* [INSTRUCTIONS FOR THE TASK]: The word "left" marks the lines to find; copy every such line from the data below.

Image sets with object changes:
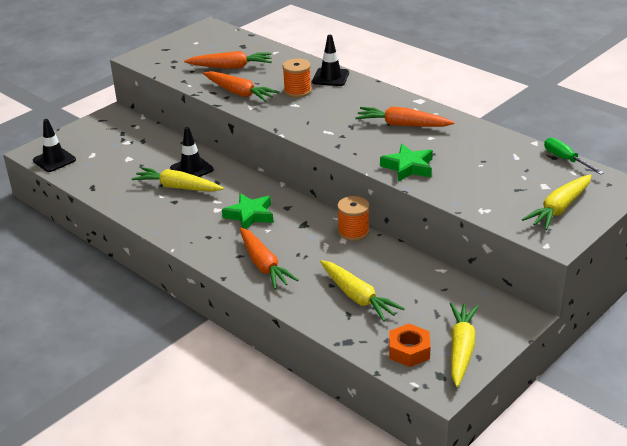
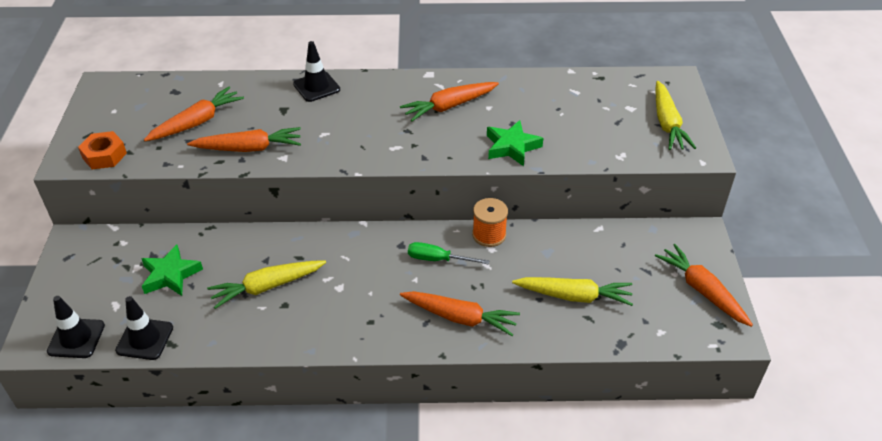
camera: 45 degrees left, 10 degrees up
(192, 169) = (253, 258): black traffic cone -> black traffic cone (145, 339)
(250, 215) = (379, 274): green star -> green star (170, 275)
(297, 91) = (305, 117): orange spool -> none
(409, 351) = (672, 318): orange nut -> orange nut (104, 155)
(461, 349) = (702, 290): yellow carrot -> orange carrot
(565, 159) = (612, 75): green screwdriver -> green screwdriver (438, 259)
--
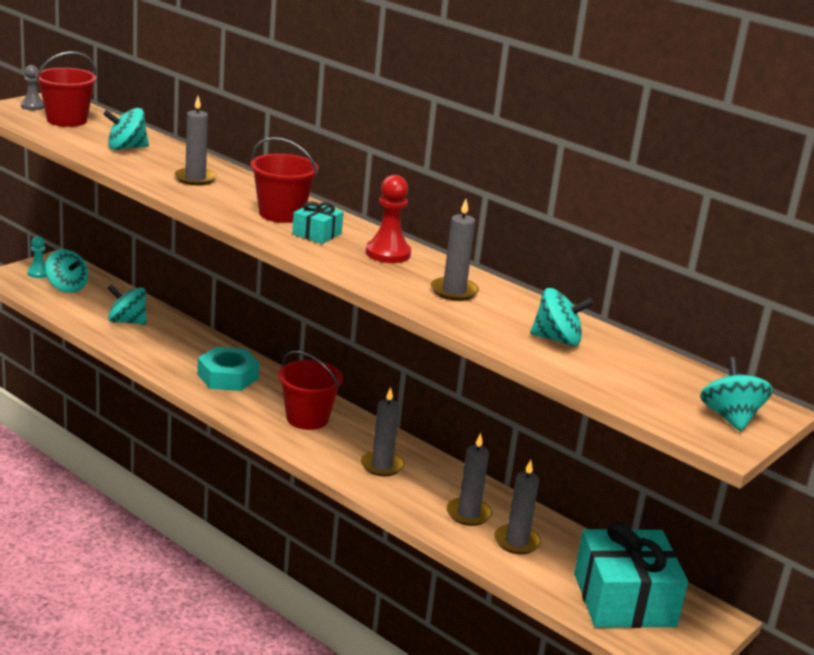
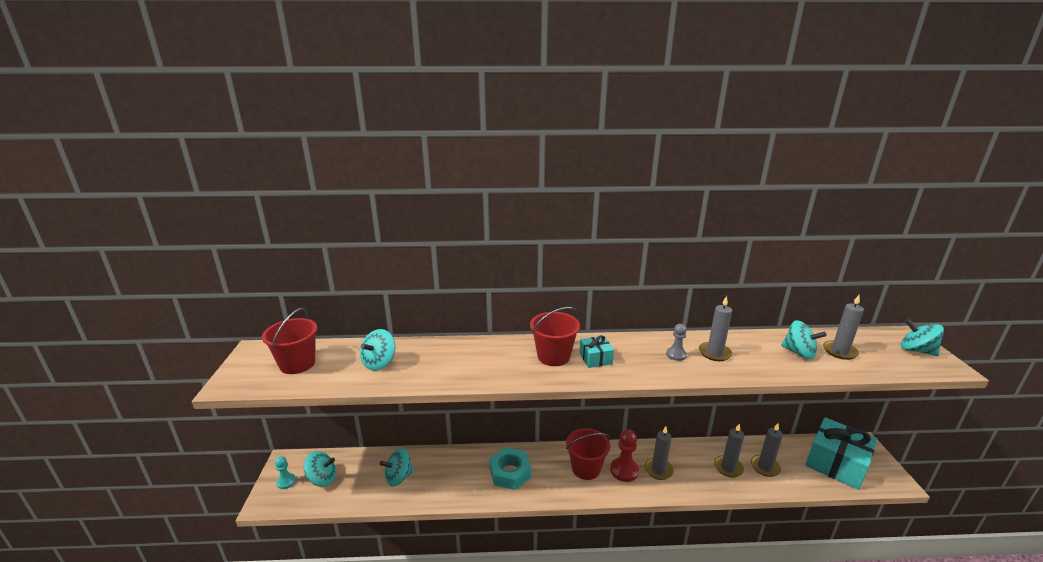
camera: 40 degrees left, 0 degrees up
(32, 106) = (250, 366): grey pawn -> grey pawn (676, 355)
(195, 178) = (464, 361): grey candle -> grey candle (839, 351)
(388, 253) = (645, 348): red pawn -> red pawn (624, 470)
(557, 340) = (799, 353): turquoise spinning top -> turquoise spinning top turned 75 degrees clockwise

* [RESPONSE]:
camera: 45 degrees left, 10 degrees up
camera: 40 degrees left, 0 degrees up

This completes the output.